▶ **DATA**:
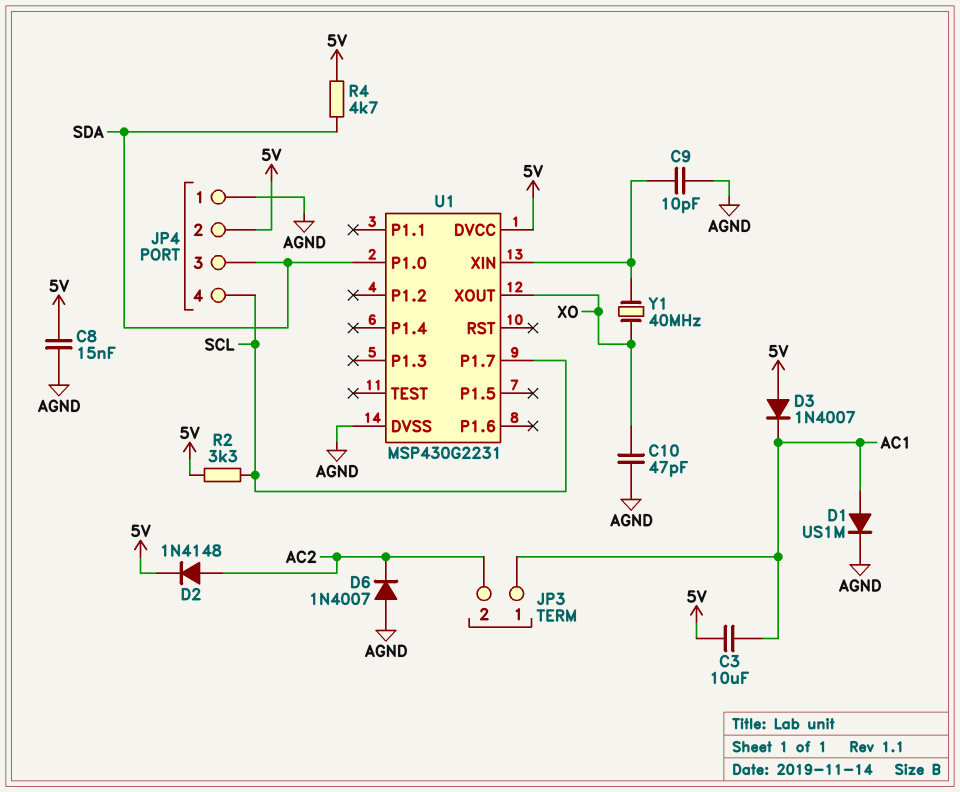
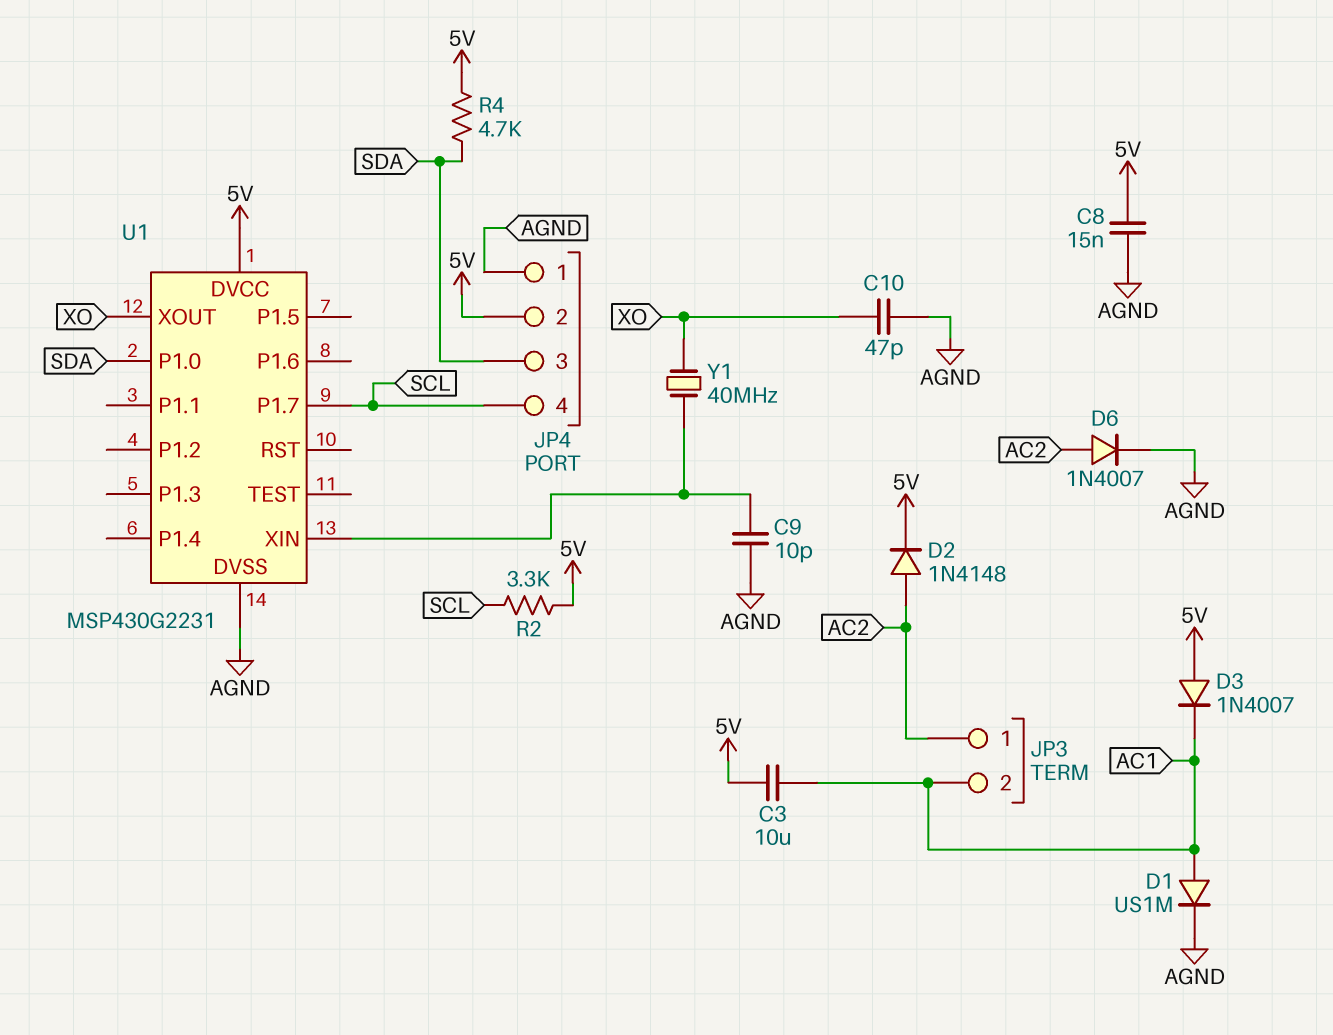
D6: diode 1N4007 (A AGND, K AC2) -> diode 1N4007 (A AC2, K AGND)
JP3 pin 1: AC1 -> AC2
JP3 pin 2: AC2 -> AC1

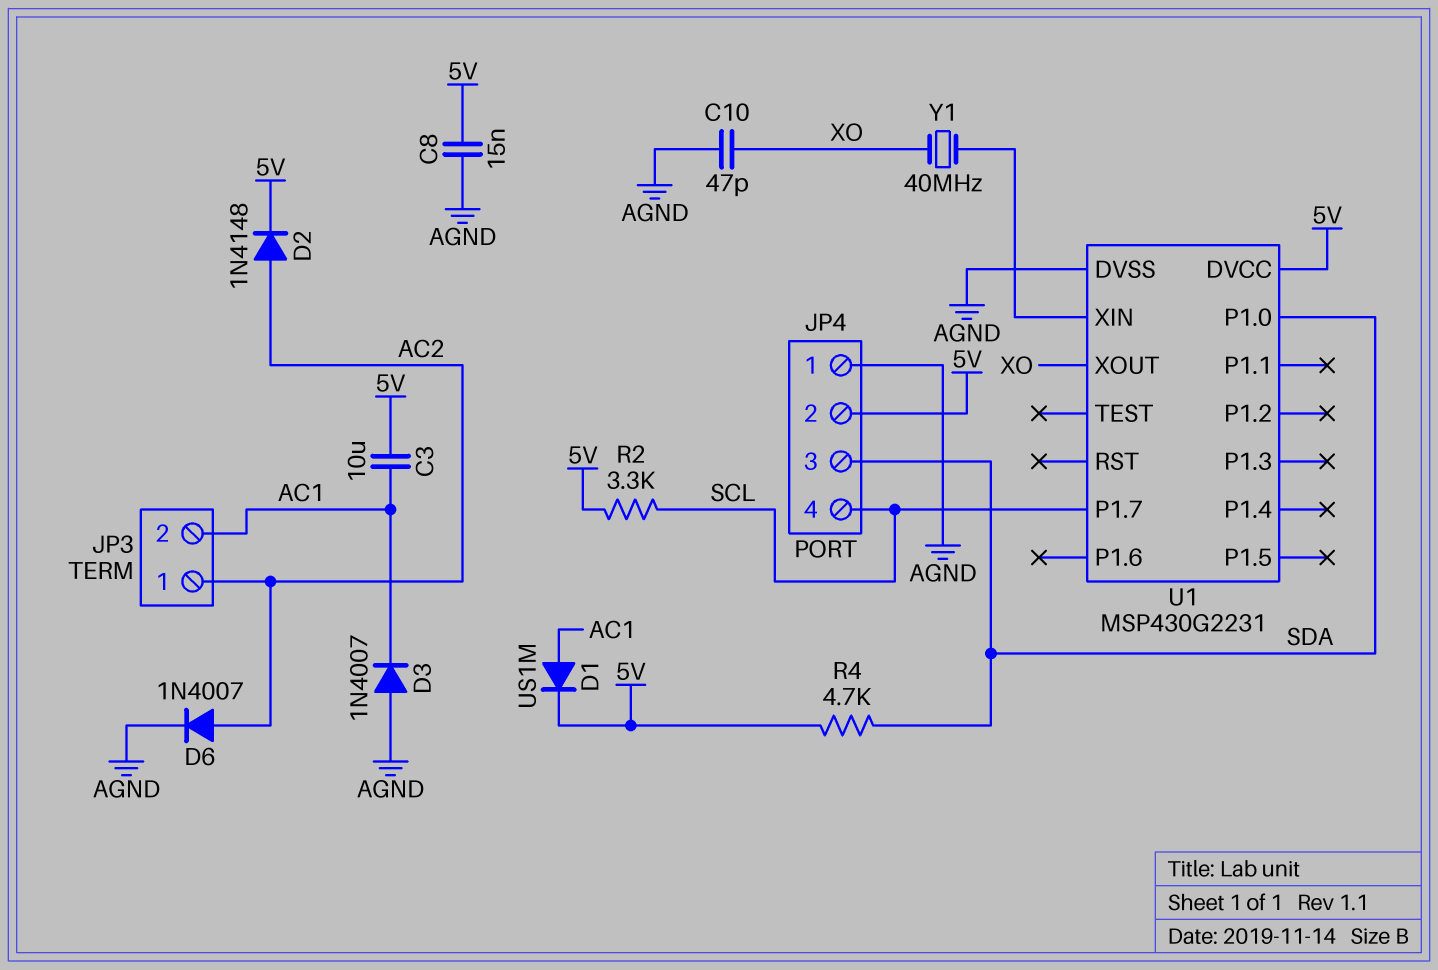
C9: 10pF (AGND, U1/XIN) -> none
D1: diode US1M (A AC1, K AGND) -> diode US1M (A AC1, K 5V)
D3: diode 1N4007 (A 5V, K AC1) -> diode 1N4007 (A AGND, K AC1)

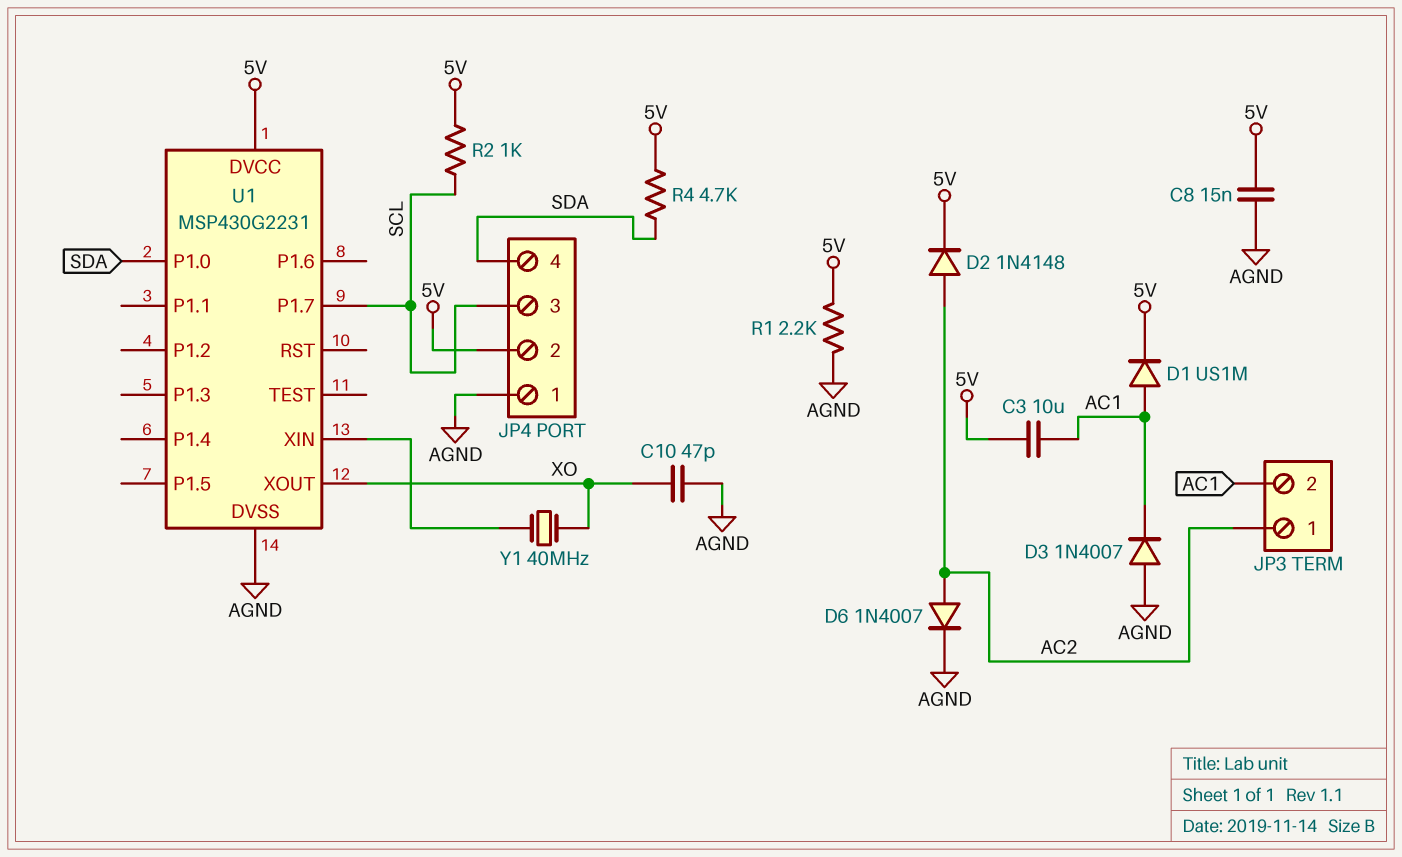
JP4 pin 3: SDA -> SCL
JP4 pin 4: SCL -> SDA
R1: none -> 2.2k (5V, AGND)
R2: 3.3k (5V, SCL) -> 1k (5V, SCL)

▶ **TASK INSTRUCTIONS**:
Look through the material and find each line that includes "AGND", then copy it.

▶ **ANSWER**:
D6: diode 1N4007 (A AGND, K AC2) -> diode 1N4007 (A AC2, K AGND)
C9: 10pF (AGND, U1/XIN) -> none
D1: diode US1M (A AC1, K AGND) -> diode US1M (A AC1, K 5V)
D3: diode 1N4007 (A 5V, K AC1) -> diode 1N4007 (A AGND, K AC1)
R1: none -> 2.2k (5V, AGND)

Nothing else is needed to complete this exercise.